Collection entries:
##############################

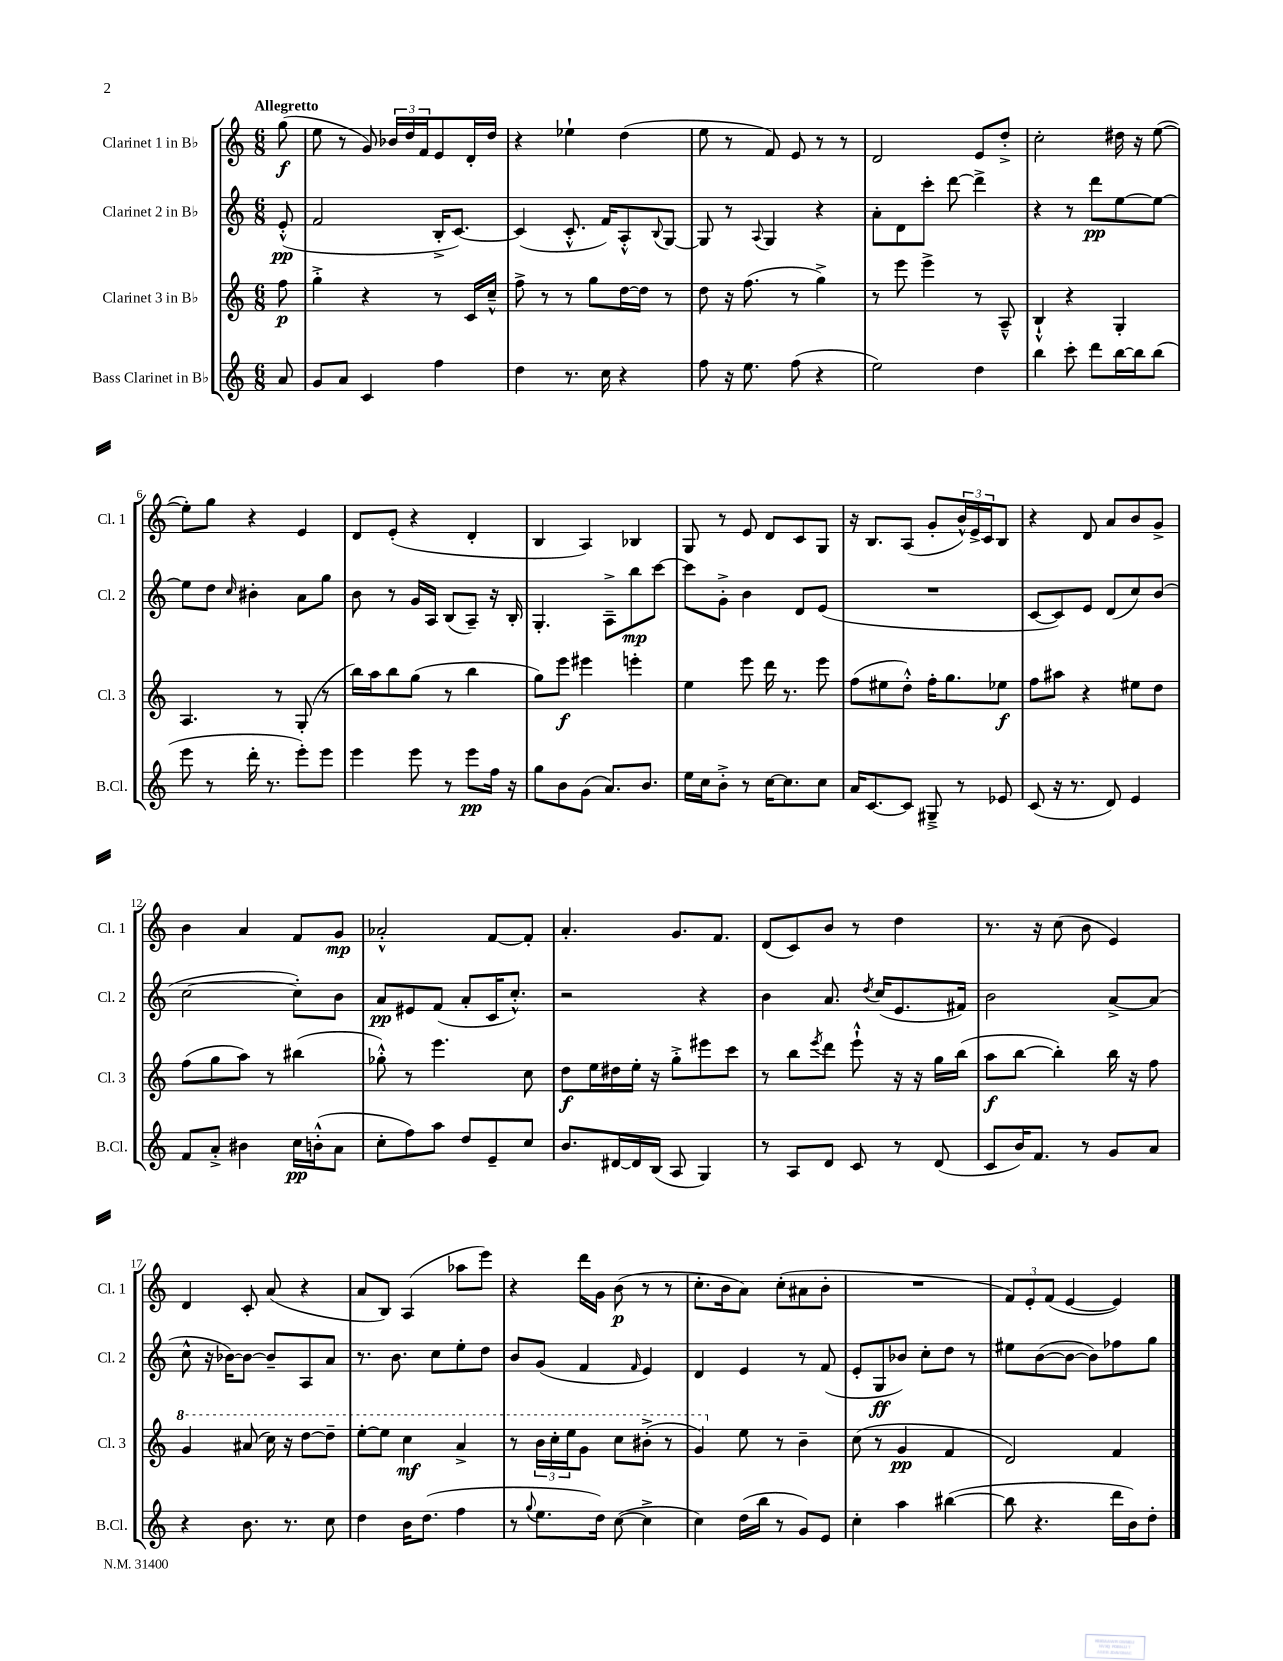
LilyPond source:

<<
\new StaffGroup <<
\new Staff = "s0" \with { instrumentName = "Clarinet 1 in Bb" shortInstrumentName = "Cl. 1" } {
    \clef treble \key c \major \numericTimeSignature \time 6/8 \partial 8 \tempo "Allegretto"
    g''8\f( |
    e''8 r8 g'8) \tuplet 3/2 { bes'16 d''16 f'16 } e'8 d'16-. d''16 |
    r4 ees''4-! d''4( |
    e''8 r8 f'8) e'8 r8 r8 |
    d'2 e'8 d''8-.-> |
    c''2-. dis''16 r16 e''8~( |
    e''8-.) g''8 r4 e'4 |
    d'8 e'8-.( r4 d'4-. |
    b4 a4) bes4 |
    g8 r8 e'8 d'8 c'8 g8 |
    r16 b8. a8( g'8-. \tuplet 3/2 { b'16-^) e'16-> c'16 } b8 |
    r4 d'8 a'8 b'8 g'8-> |
    b'4 a'4 f'8 g'8\mp |
    aes'2-.-^ f'8~ f'8-. |
    a'4.-. g'8. f'8. |
    d'8( c'8) b'8 r8 d''4 |
    r8. r16 c''8( b'8 e'4) |
    d'4 c'8-. a'8( r4 |
    a'8 b8) a4( aes''8 e'''8) |
    r4 d'''16 g'16 b'8\p( r8 r8 |
    c''8.-. b'16 a'8) c''8-.( ais'8 b'8-. |
    R2. |
    \tuplet 3/2 { f'8) e'8-. f'8( } e'4~ e'4) \bar "|." |
}
\new Staff = "s1" \with { instrumentName = "Clarinet 2 in Bb" shortInstrumentName = "Cl. 2" } {
    \clef treble \key c \major \numericTimeSignature \time 6/8 \partial 8
    e'8-.-^\pp( |
    f'2 b16-.-> c'8.~) |
    c'4( c'8.-.-^ f'16) a8-.-^ \appoggiatura { b8 } g8~ |
    g8 r8 \appoggiatura { a8 } g4 r4 |
    a'8-. d'8 c'''8-. d'''8~ d'''4-> |
    r4 r8 d'''8\pp e''8~ e''8~ |
    e''8 d''8 \grace { c''16 } bis'4-. a'8 g''8 |
    b'8 r8 g'16 a16 b8( a8--) r16 b16-. |
    g4.-. a8---> b''8\mp c'''8~ |
    c'''8 g'8-.-> b'4 d'8 e'8( |
    R2. |
    c'8~ c'8) e'8 d'8( c''8) b'8( |
    c''2~ c''8-.) b'8 |
    a'8\pp eis'8 f'8( a'8-. c'16 c''8.-.-^) |
    r2 r4 |
    b'4 a'8. \acciaccatura { d''8 } c''16( e'8. fis'16) |
    b'2 a'8~-> a'8( |
    c''8-^ r16 bes'16~) bes'8~ bes'8-- a8 a'8 |
    r8. b'8. c''8 e''8-. d''8 |
    b'8 g'8( f'4 \grace { f'16 } e'4) |
    d'4 e'4 r8 f'8( |
    e'8-. g8\ff bes'8) c''8-. d''8 r8 |
    eis''8 b'8~( b'8~ b'8) fes''8 g''8 \bar "|." |
}
\new Staff = "s2" \with { instrumentName = "Clarinet 3 in Bb" shortInstrumentName = "Cl. 3" } {
    \clef treble \key c \major \numericTimeSignature \time 6/8 \partial 8
    f''8\p |
    g''4-.-> r4 r8 c'16 c''16---^ |
    f''8-> r8 r8 g''8 d''16~ d''16 r8 |
    d''8 r16 f''8.( r8 g''4->) |
    r8 e'''8 e'''4-> r8 a8---^ |
    b4-!-^ r4 g4-. |
    a4. r8 g8-.( r8 |
    b''16) a''16 b''8 g''8( r8 b''4 |
    g''8) e'''8\f eis'''4 e'''4-. |
    e''4 e'''8 d'''16 r8. e'''8 |
    f''8( eis''8 d''8-.-^) f''16-. g''8. ees''8\f |
    f''8 ais''8 r4 eis''8 d''8 |
    f''8( g''8 a''8) r8 bis''4( |
    ges''8-.-^) r8 e'''4. c''8 |
    d''8\f e''16 dis''16 e''16-. r16 g''8-.-> eis'''8 c'''8 |
    r8 b''8 \acciaccatura { e'''8 } d'''8 e'''8-!-^ r16 r16 g''16 b''16( |
    a''8\f b''8~ b''4-.) b''16 r16 f''8 |
    \ottava #1 g''4 ais''8( c'''16) r16 d'''8~ d'''8-- |
    e'''8~-. e'''8 c'''4\mf a''4-> |
    r8 \tuplet 3/2 { b''16 c'''16-. e'''16 } g''8 c'''8 bis''8-.->( r8 |
    g''4) \ottava #0 e''8 r8 b'4-- |
    c''8( r8 g'4\pp f'4 |
    d'2) f'4 \bar "|." |
}
\new Staff = "s3" \with { instrumentName = "Bass Clarinet in Bb" shortInstrumentName = "B.Cl." } {
    \clef treble \key c \major \numericTimeSignature \time 6/8 \partial 8
    a'8 |
    g'8 a'8 c'4 f''4 |
    d''4 r8. c''16 r4 |
    f''8 r16 e''8. f''8( r4 |
    e''2) d''4 |
    b''4 c'''8-. d'''8 b''16~ b''16 b''8( |
    e'''8 r8 d'''16-. r8. e'''8-.) e'''8 |
    e'''4 e'''8 r8 e'''8\pp f''16 r16 |
    g''8 b'8 g'8( a'8.) b'8. |
    e''16 c''16 b'8-.-> r8 c''16~ c''8. c''8 |
    a'16 c'8.~ c'8 gis8---> r8 ees'8 |
    c'8( r16 r8. d'8) e'4 |
    f'8 a'8-.-> bis'4 c''16\pp b'16-.-^( a'8 |
    c''8-. f''8) a''8 d''8 e'8-- c''8 |
    b'8. dis'16~ dis'16 b16( a8 g4) |
    r8 a8 d'8 c'8 r8 d'8( |
    c'8 b'16) f'8. r8 g'8 a'8 |
    r4 b'8. r8. c''8 |
    d''4 b'16 d''8.( f''4 |
    r8 \appoggiatura { g''8 } e''8. d''16) c''8~( c''4-> |
    c''4) d''16( b''16 r8 g'8) e'8 |
    c''4-. a''4 bis''4~( |
    bis''8 r4. d'''16 b'16) d''8-. \bar "|." |
}
>>
>>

##############################

**What to do:** Pull out each line in the entries above that contains the string "instrumentName". Matching is case-sensitive.

**Solution for this task:**
\new Staff = "s0" \with { instrumentName = "Clarinet 1 in Bb" shortInstrumentName = "Cl. 1" } {
\new Staff = "s1" \with { instrumentName = "Clarinet 2 in Bb" shortInstrumentName = "Cl. 2" } {
\new Staff = "s2" \with { instrumentName = "Clarinet 3 in Bb" shortInstrumentName = "Cl. 3" } {
\new Staff = "s3" \with { instrumentName = "Bass Clarinet in Bb" shortInstrumentName = "B.Cl." } {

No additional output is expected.